→ **Directions for this task**
Return each line of the entries that holds the string "pink".

Start of Block

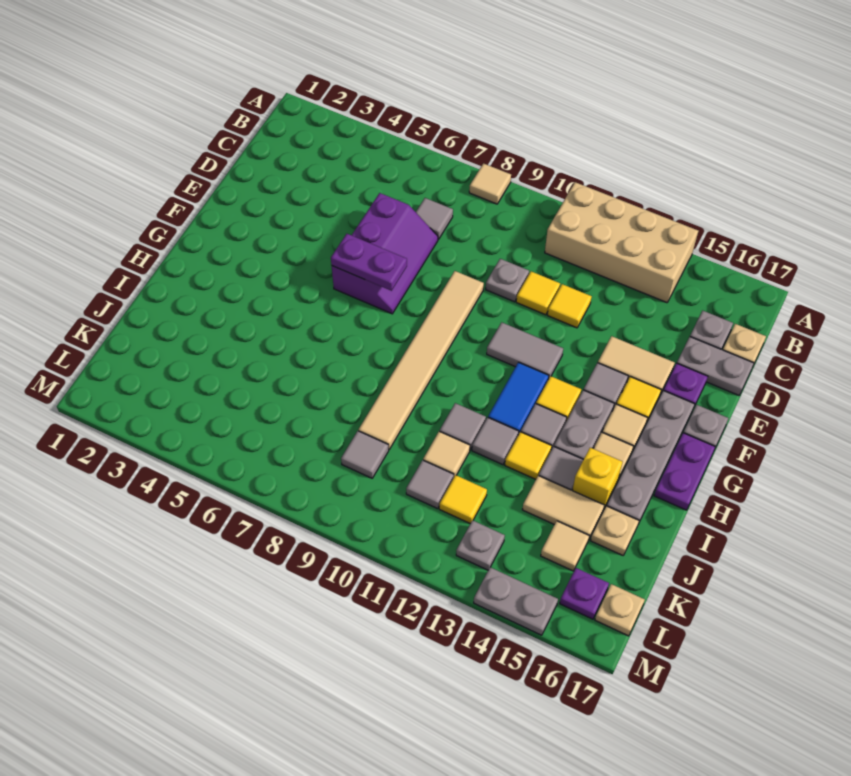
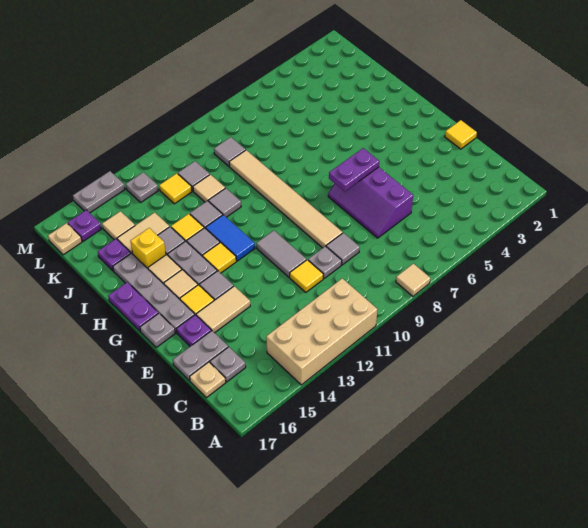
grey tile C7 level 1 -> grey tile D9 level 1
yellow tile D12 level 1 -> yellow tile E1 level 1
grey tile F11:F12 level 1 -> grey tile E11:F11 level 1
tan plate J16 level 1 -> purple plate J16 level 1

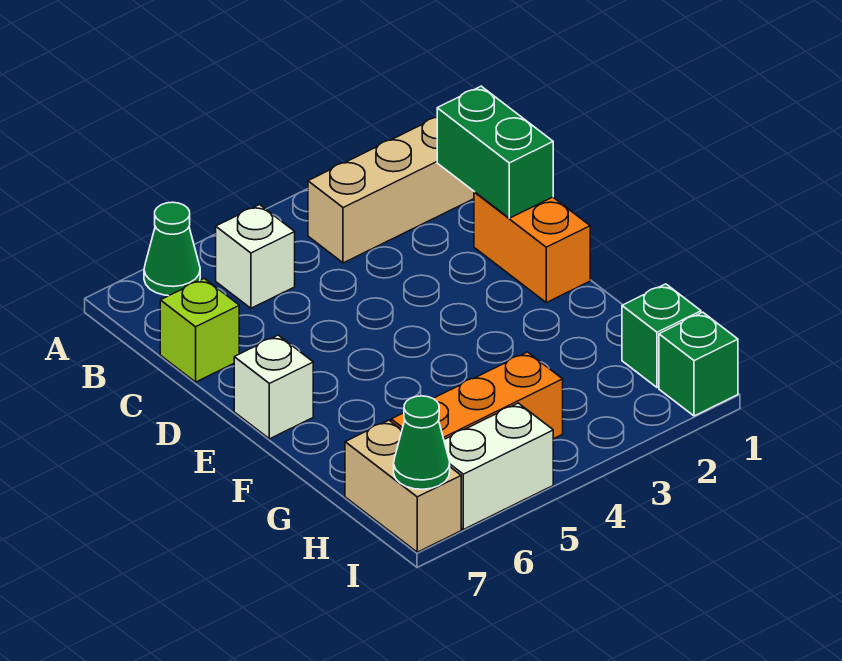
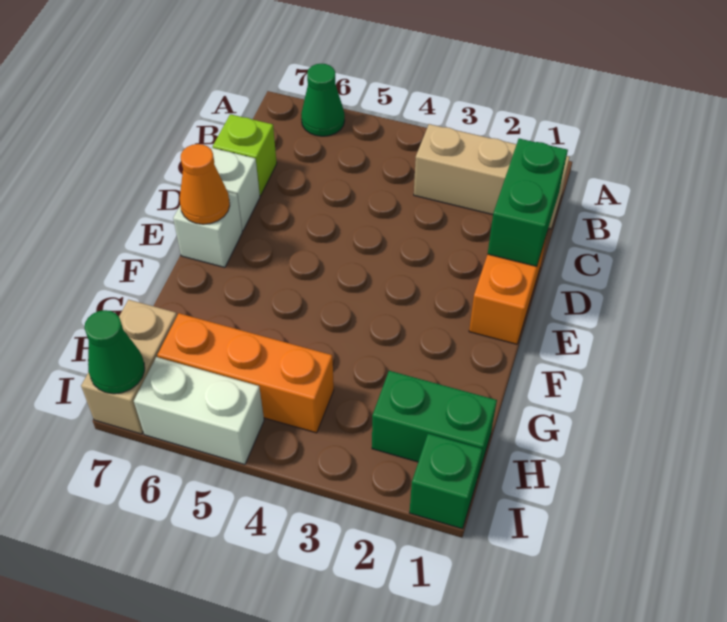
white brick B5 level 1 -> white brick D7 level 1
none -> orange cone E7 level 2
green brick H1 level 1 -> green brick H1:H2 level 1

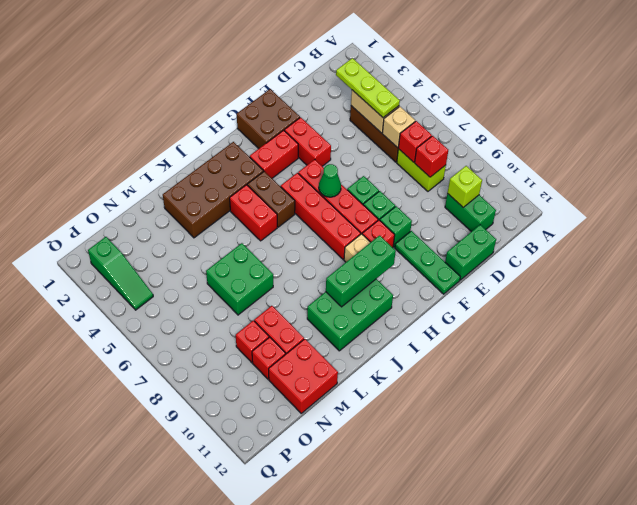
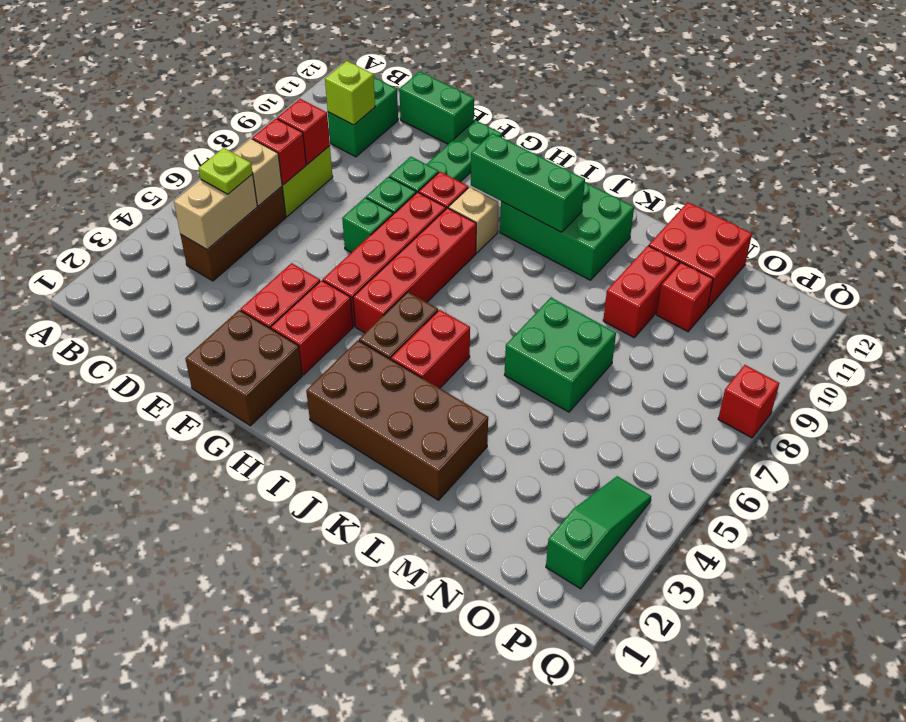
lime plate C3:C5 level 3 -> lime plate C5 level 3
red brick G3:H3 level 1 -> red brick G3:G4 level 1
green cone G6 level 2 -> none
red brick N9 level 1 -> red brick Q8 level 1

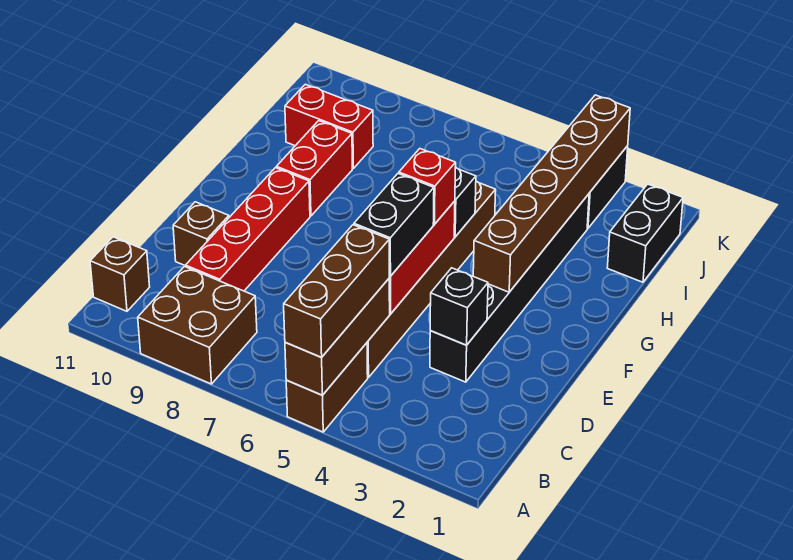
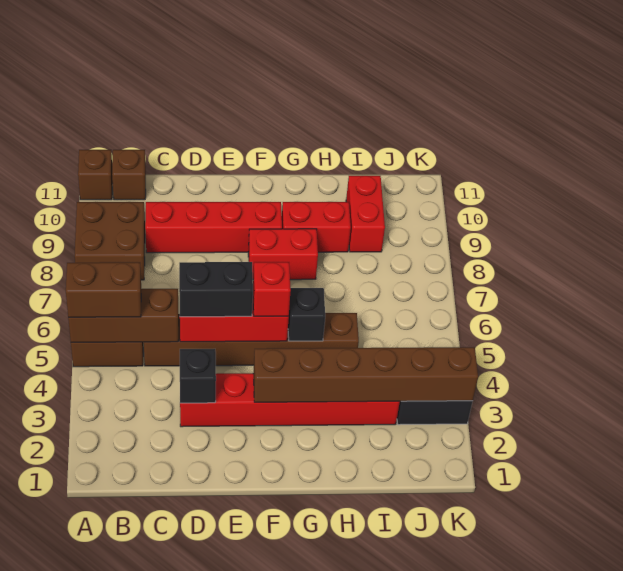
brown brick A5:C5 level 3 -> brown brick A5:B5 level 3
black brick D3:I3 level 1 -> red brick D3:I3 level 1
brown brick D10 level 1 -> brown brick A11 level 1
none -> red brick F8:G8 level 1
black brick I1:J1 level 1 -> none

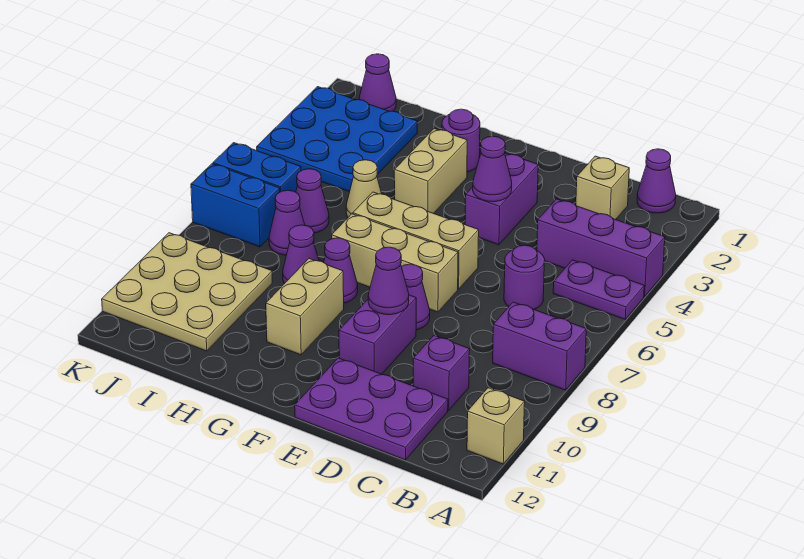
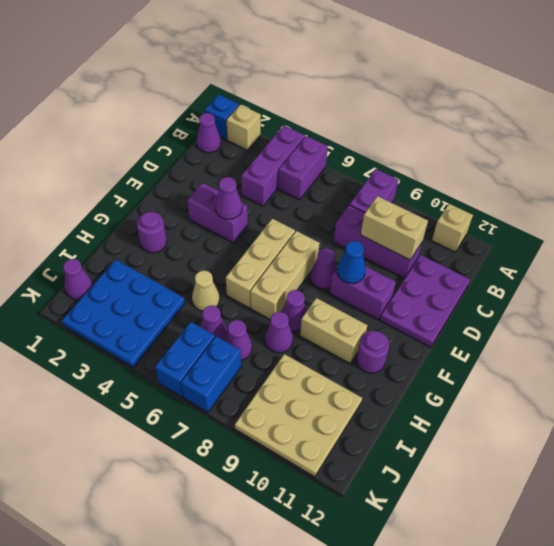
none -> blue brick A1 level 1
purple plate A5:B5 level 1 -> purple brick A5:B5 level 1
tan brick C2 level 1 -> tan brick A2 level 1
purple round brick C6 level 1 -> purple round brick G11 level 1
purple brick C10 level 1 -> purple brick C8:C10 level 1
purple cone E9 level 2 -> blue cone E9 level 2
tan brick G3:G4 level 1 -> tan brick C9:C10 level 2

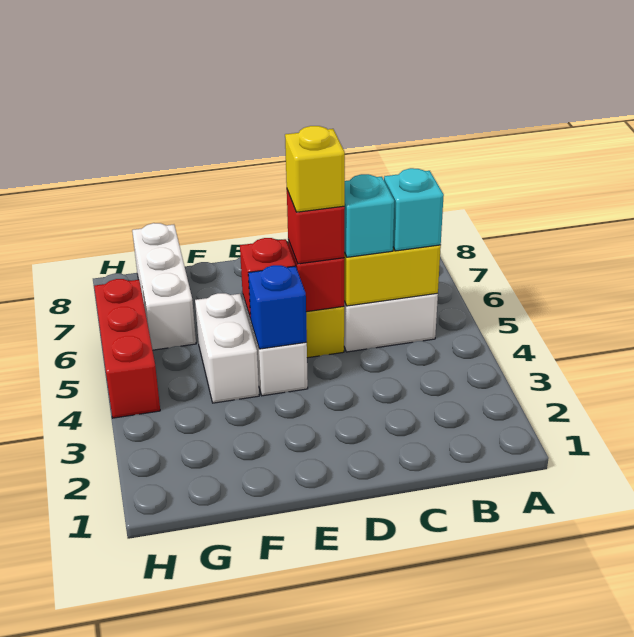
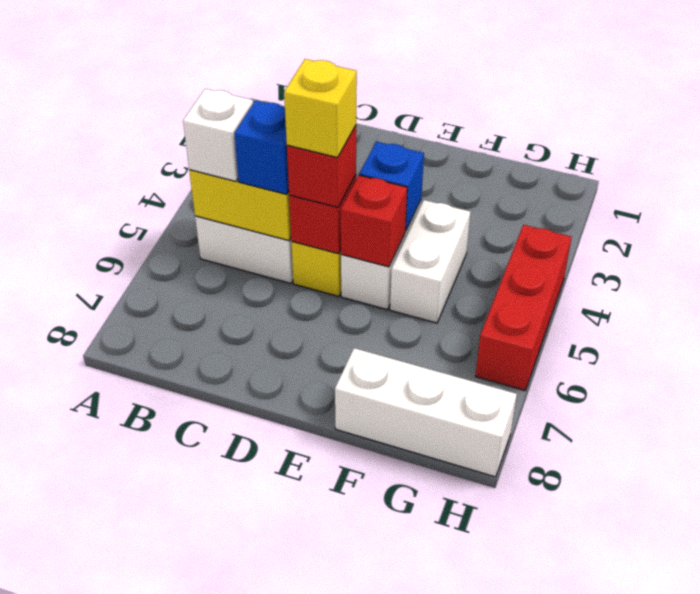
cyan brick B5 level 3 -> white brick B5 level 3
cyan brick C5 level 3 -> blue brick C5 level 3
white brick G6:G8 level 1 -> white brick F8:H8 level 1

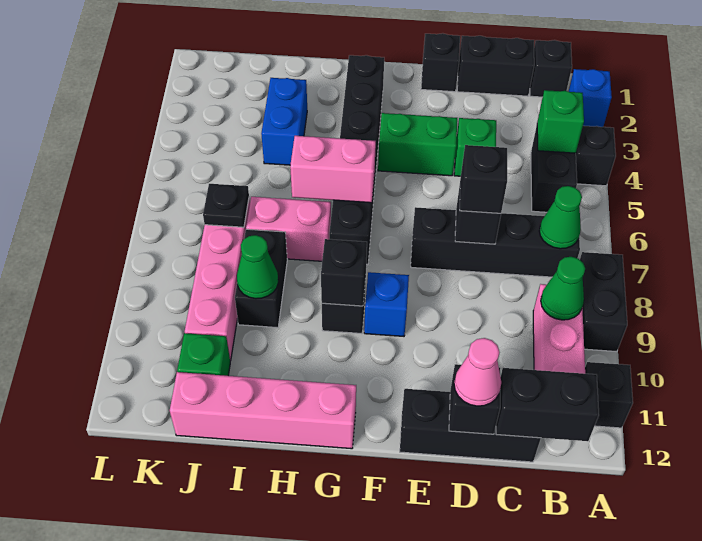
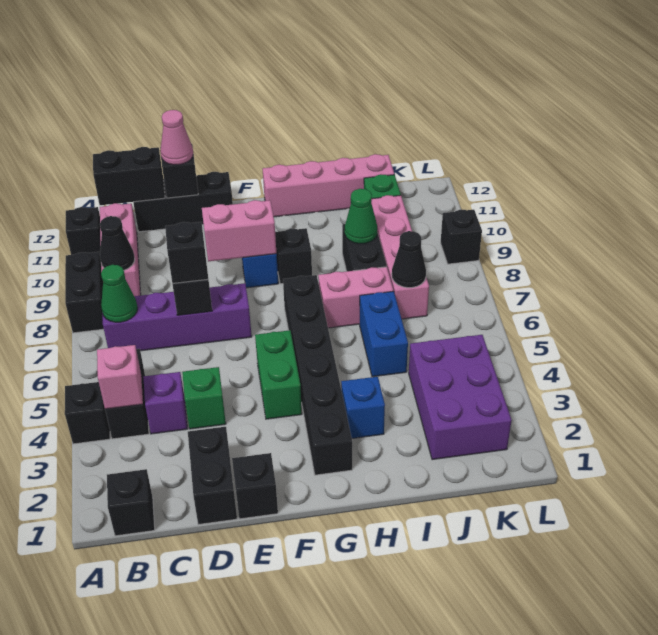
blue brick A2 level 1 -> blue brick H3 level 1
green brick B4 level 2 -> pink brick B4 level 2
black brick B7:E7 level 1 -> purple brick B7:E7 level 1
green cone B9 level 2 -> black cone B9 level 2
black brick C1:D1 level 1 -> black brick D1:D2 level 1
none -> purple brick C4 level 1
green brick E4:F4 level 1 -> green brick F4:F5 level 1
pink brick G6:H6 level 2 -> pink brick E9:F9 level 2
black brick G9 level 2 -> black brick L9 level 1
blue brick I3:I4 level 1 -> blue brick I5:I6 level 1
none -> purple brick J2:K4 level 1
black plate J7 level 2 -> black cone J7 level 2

End of Block

→ **Solution to this exercise**
green brick B4 level 2 -> pink brick B4 level 2
pink brick G6:H6 level 2 -> pink brick E9:F9 level 2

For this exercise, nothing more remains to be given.